> Task to carry out
Reproduce every one of the rows below word for word, changing nothing.

-- START Data for processing --

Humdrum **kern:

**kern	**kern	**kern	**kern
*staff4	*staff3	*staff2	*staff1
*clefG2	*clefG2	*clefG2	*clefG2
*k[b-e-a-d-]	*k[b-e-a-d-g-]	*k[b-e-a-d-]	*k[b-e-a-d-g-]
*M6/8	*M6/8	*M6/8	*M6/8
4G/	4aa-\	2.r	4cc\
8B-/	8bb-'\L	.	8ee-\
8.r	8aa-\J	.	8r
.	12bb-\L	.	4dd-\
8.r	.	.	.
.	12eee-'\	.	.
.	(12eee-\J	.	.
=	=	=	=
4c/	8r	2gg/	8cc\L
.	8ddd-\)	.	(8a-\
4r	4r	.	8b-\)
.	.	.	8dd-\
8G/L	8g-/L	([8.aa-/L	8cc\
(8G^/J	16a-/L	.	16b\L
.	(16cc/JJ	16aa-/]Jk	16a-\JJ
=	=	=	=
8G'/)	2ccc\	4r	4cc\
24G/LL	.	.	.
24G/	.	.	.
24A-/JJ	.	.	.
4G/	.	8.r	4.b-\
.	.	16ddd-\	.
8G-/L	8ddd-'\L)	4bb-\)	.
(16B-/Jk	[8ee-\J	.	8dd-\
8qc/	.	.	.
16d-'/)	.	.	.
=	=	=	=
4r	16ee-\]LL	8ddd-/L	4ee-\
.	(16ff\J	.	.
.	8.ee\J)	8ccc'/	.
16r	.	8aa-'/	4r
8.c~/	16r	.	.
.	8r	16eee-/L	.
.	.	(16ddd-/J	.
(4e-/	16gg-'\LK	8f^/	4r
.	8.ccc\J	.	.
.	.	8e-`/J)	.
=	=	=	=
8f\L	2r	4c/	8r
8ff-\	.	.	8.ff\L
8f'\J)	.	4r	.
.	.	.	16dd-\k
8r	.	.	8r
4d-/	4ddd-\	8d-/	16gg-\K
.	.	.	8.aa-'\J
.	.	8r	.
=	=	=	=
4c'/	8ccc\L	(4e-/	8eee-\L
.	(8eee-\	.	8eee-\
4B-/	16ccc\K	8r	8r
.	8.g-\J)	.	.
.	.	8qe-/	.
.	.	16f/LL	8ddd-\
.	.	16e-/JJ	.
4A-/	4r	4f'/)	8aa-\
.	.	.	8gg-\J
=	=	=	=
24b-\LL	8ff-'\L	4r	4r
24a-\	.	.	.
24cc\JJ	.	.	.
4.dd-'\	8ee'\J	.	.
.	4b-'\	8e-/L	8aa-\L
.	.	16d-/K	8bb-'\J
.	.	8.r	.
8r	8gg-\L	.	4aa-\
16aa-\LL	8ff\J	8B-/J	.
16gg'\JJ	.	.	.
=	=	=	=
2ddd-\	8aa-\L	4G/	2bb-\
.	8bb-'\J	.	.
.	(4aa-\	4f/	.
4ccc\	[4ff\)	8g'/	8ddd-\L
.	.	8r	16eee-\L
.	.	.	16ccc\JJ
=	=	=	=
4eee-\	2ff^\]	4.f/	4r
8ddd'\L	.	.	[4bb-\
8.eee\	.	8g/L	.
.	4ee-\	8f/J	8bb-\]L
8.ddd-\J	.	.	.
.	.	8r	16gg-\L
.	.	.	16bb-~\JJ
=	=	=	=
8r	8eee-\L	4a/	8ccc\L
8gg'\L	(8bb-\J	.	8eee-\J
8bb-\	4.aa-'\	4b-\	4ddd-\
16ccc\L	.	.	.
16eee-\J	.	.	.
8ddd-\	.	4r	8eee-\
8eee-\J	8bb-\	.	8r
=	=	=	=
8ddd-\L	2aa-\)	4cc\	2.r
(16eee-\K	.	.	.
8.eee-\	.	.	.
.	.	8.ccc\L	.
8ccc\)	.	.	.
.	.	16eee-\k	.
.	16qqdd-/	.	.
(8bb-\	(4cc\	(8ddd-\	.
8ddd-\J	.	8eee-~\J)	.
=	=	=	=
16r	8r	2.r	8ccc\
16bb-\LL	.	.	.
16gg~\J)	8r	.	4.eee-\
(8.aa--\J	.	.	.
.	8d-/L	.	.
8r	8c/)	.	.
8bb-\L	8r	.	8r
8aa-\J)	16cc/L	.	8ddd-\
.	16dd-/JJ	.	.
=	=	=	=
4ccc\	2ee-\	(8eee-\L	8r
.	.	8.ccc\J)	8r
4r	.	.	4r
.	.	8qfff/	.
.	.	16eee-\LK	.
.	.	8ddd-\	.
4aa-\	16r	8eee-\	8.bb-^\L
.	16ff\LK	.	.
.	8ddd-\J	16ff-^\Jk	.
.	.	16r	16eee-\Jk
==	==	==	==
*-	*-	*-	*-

-- END Data for processing --

> Task result
Humdrum **kern:

**kern	**kern	**kern	**kern
*staff4	*staff3	*staff2	*staff1
*clefG2	*clefG2	*clefG2	*clefG2
*k[b-e-a-d-]	*k[b-e-a-d-g-]	*k[b-e-a-d-]	*k[b-e-a-d-g-]
*M6/8	*M6/8	*M6/8	*M6/8
4G/	4aa-\	2.r	4cc\
8B-/	8bb-'\L	.	8ee-\
8.r	8aa-\J	.	8r
.	12bb-\L	.	4dd-\
8.r	.	.	.
.	12eee-'\	.	.
.	(12eee-\J	.	.
=	=	=	=
4c/	8r	2gg/	8cc\L
.	8ddd-\)	.	(8a-\
4r	4r	.	8b-\)
.	.	.	8dd-\
8G/L	8g-/L	([8.aa-/L	8cc\
(8G^/J	16a-/L	.	16b\L
.	(16cc/JJ	16aa-/]Jk	16a-\JJ
=	=	=	=
8G'/)	2ccc\	4r	4cc\
24G/LL	.	.	.
24G/	.	.	.
24A-/JJ	.	.	.
4G/	.	8.r	4.b-\
.	.	16ddd-\	.
8G-/L	8ddd-'\L)	4bb-\)	.
(16B-/Jk	[8ee-\J	.	8dd-\
8qc/	.	.	.
16d-'/)	.	.	.
=	=	=	=
4r	16ee-\]LL	8ddd-/L	4ee-\
.	(16ff\J	.	.
.	8.ee\J)	8ccc'/	.
16r	.	8aa-'/	4r
8.c~/	16r	.	.
.	8r	16eee-/L	.
.	.	(16ddd-/J	.
(4e-/	16gg-'\LK	8f^/	4r
.	8.ccc\J	.	.
.	.	8e-`/J)	.
=	=	=	=
8f\L	2r	4c/	8r
8ff-\	.	.	8.ff\L
8f'\J)	.	4r	.
.	.	.	16dd-\k
8r	.	.	8r
4d-/	4ddd-\	8d-/	16gg-\K
.	.	.	8.aa-'\J
.	.	8r	.
=	=	=	=
4c'/	8ccc\L	(4e-/	8eee-\L
.	(8eee-\	.	8eee-\
4B-/	16ccc\K	8r	8r
.	8.g-\J)	.	.
.	.	8qe-/	.
.	.	16f/LL	8ddd-\
.	.	16e-/JJ	.
4A-/	4r	4f'/)	8aa-\
.	.	.	8gg-\J
=	=	=	=
24b-\LL	8ff-'\L	4r	4r
24a-\	.	.	.
24cc\JJ	.	.	.
4.dd-'\	8ee'\J	.	.
.	4b-'\	8e-/L	8aa-\L
.	.	16d-/K	8bb-'\J
.	.	8.r	.
8r	8gg-\L	.	4aa-\
16aa-\LL	8ff\J	8B-/J	.
16gg'\JJ	.	.	.
=	=	=	=
2ddd-\	8aa-\L	4G/	2bb-\
.	8bb-'\J	.	.
.	(4aa-\	4f/	.
4ccc\	[4ff\)	8g'/	8ddd-\L
.	.	8r	16eee-\L
.	.	.	16ccc\JJ
=	=	=	=
4eee-\	2ff^\]	4.f/	4r
8ddd'\L	.	.	[4bb-\
8.eee\	.	8g/L	.
.	4ee-\	8f/J	8bb-\]L
8.ddd-\J	.	.	.
.	.	8r	16gg-\L
.	.	.	16bb-~\JJ
=	=	=	=
8r	8eee-\L	4a/	8ccc\L
8gg'\L	(8bb-\J	.	8eee-\J
8bb-\	4.aa-'\	4b-\	4ddd-\
16ccc\L	.	.	.
16eee-\J	.	.	.
8ddd-\	.	4r	8eee-\
8eee-\J	8bb-\	.	8r
=	=	=	=
8ddd-\L	2aa-\)	4cc\	2.r
(16eee-\K	.	.	.
8.eee-\	.	.	.
.	.	8.ccc\L	.
8ccc\)	.	.	.
.	.	16eee-\k	.
.	16qqdd-/	.	.
(8bb-\	(4cc\	(8ddd-\	.
8ddd-\J	.	8eee-~\J)	.
=	=	=	=
16r	8r	2.r	8ccc\
16bb-\LL	.	.	.
16gg~\J)	8r	.	4.eee-\
(8.aa--\J	.	.	.
.	8d-/L	.	.
8r	8c/)	.	.
8bb-\L	8r	.	8r
8aa-\J)	16cc/L	.	8ddd-\
.	16dd-/JJ	.	.
=	=	=	=
4ccc\	2ee-\	(8eee-\L	8r
.	.	8.ccc\J)	8r
4r	.	.	4r
.	.	8qfff/	.
.	.	16eee-\LK	.
.	.	8ddd-\	.
4aa-\	16r	8eee-\	8.bb-^\L
.	16ff\LK	.	.
.	8ddd-\J	16ff-^\Jk	.
.	.	16r	16eee-\Jk
==	==	==	==
*-	*-	*-	*-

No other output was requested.